== WORK ORDER ==
Lines with "green" in the entries below: count them and reply with the number alone.

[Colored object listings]

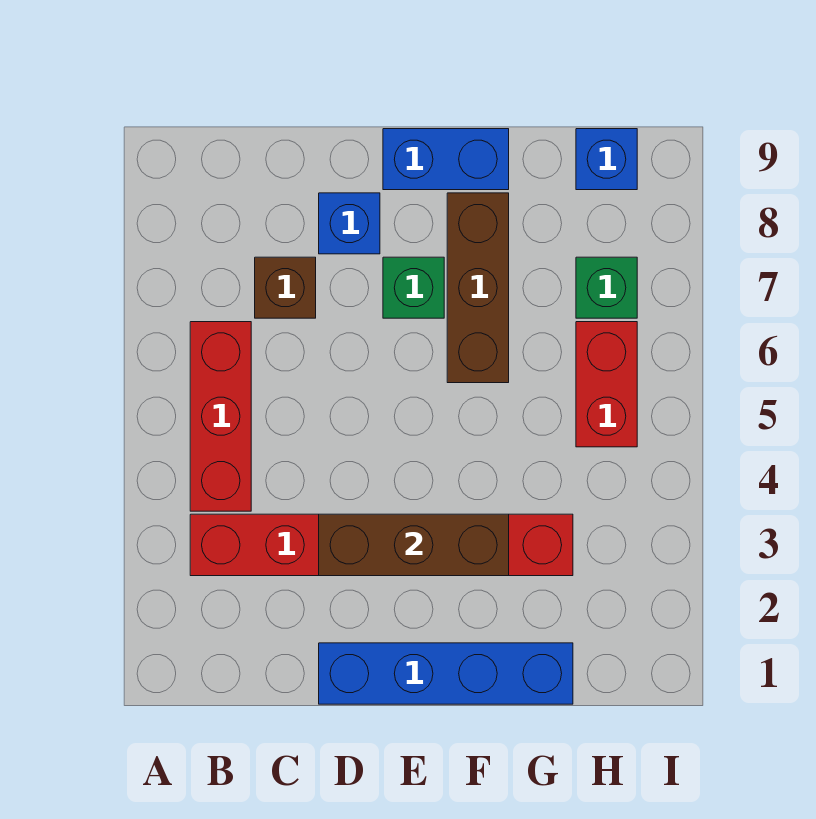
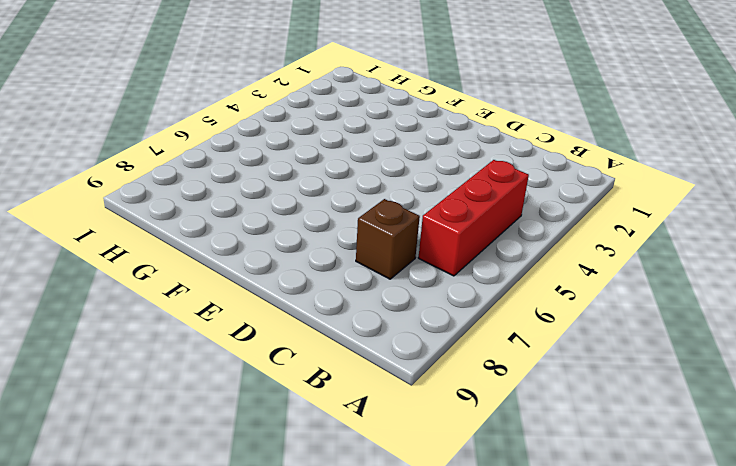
none -> red brick B3:G3 level 1
none -> blue brick D1:G1 level 1
none -> blue brick D8 level 1

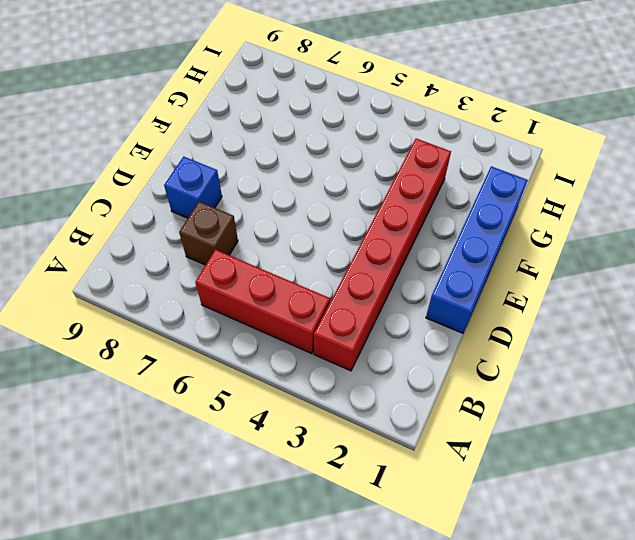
none -> green brick E7 level 1
none -> blue brick E9:F9 level 1
none -> brown brick F6:F8 level 1

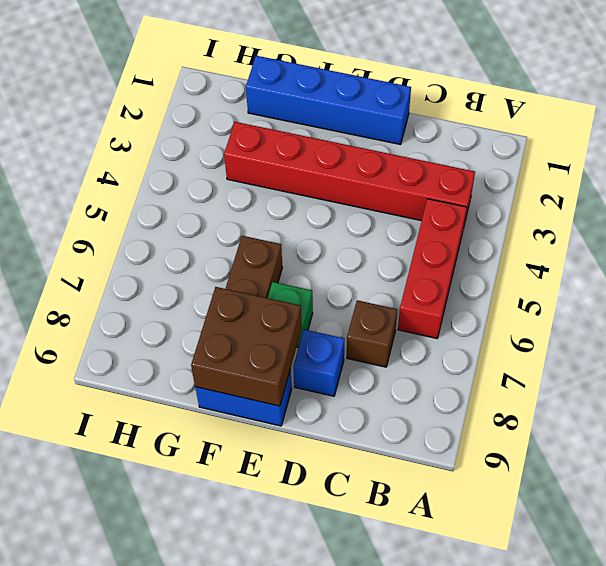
brown brick E8:F9 level 2 -> none
none -> red brick H5:H6 level 1
none -> green brick H7 level 1
none -> blue brick H9 level 1

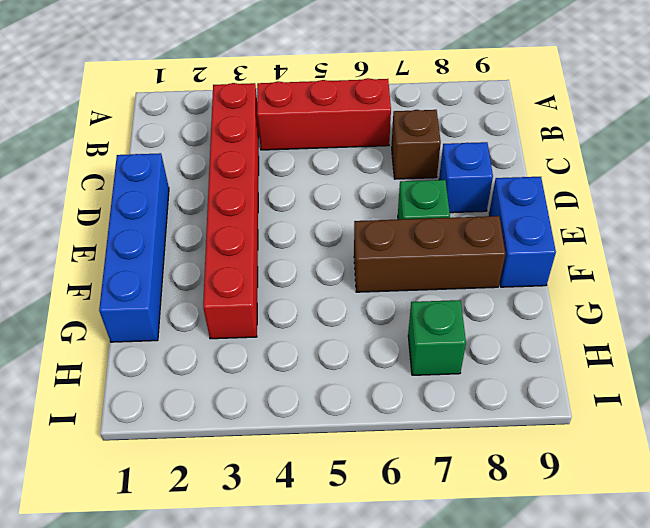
none -> red brick H5:H6 level 1
none -> blue brick H9 level 1
none -> brown brick D3:F3 level 2

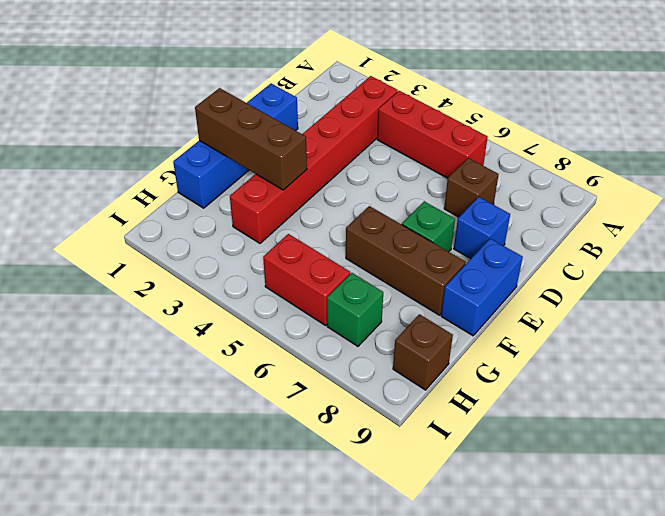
brown brick F1:F3 level 2 -> brown brick D3:F3 level 2
brown brick H9 level 1 -> blue brick H9 level 1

== RESULT FOR THIS TASK ==
2